> _TASK ITEM_:
The answer must be every line of the data that holds the word "camera".

> _MATERIAL FOR THIS TASK_:
■ ■ ■ ■

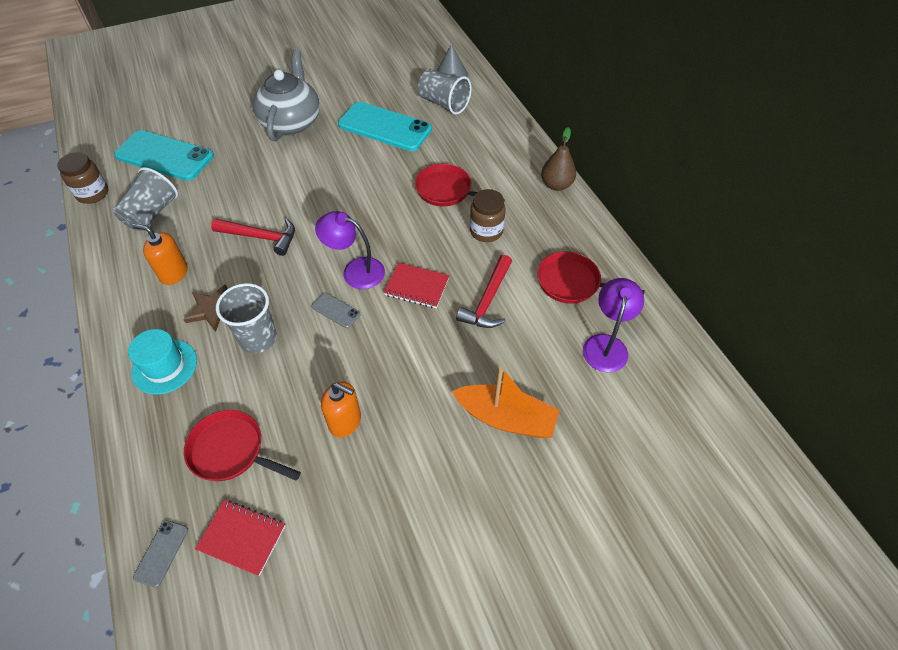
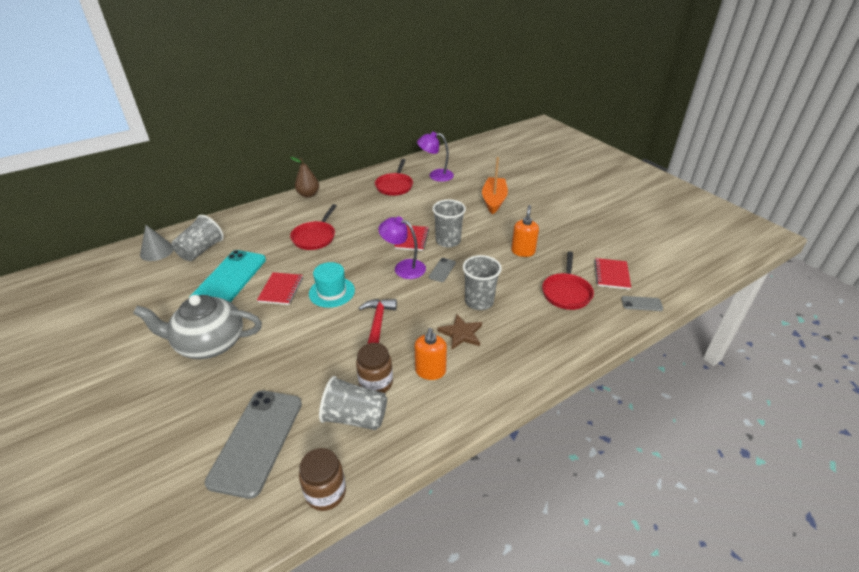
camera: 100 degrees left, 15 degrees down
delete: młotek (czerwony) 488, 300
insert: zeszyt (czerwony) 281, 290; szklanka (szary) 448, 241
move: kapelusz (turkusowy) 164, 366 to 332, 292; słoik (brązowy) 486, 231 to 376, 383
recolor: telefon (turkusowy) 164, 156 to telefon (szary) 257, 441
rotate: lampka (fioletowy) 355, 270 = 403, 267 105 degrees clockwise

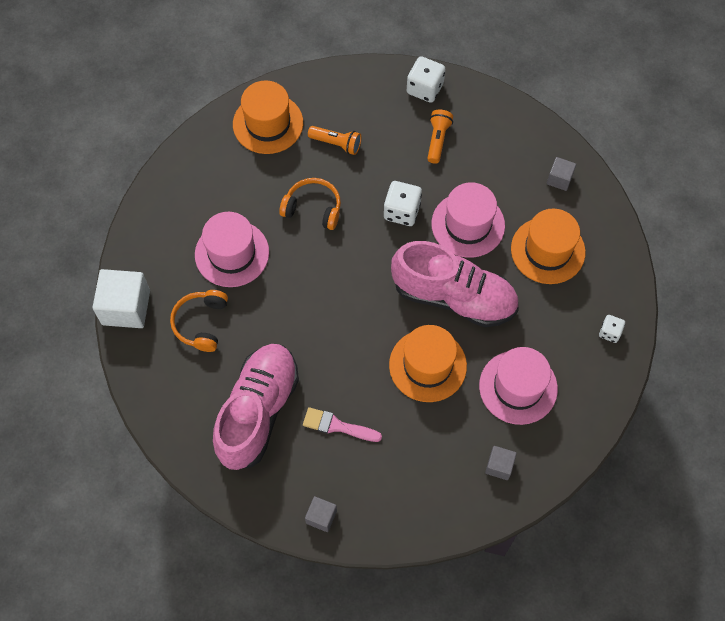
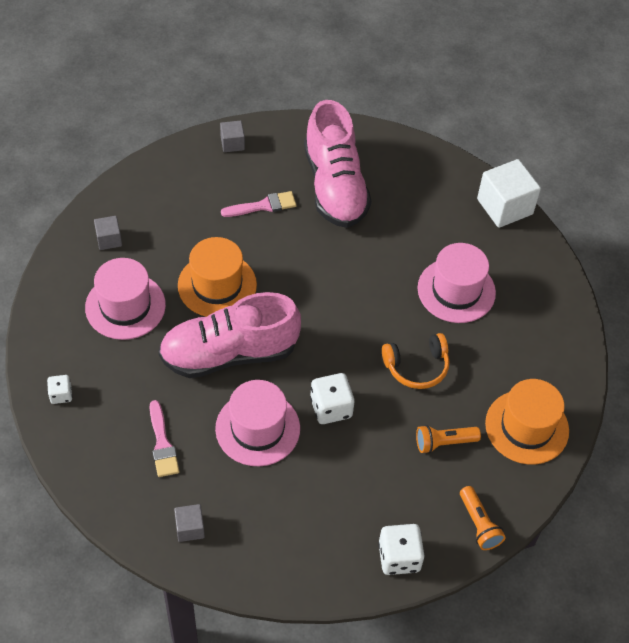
camera: 145 degrees right, 10 degrees down
delete: słuchawki (pomarańczowy) 201, 323
move: latarka (pomarańczowy) 437, 140 to 479, 524
replace: kapelusz (pomarańczowy) 547, 250 to pędzel (różowy) 162, 443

■ ■ ■ ■

> _TASK RESULT_:
camera: 100 degrees left, 15 degrees down
camera: 145 degrees right, 10 degrees down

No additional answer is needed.